*Data records*:
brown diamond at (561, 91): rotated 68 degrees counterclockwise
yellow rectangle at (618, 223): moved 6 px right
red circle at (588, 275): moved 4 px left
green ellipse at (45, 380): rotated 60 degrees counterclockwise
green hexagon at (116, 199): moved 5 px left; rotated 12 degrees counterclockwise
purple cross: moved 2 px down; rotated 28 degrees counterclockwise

...

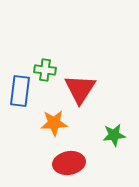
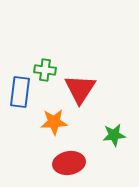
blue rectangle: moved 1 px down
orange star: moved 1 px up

*Work to complete*: Output everything from the line containing "blue rectangle: moved 1 px down" down to the line containing "orange star: moved 1 px up", both included, reproduced character for character.

*Completed task*:
blue rectangle: moved 1 px down
orange star: moved 1 px up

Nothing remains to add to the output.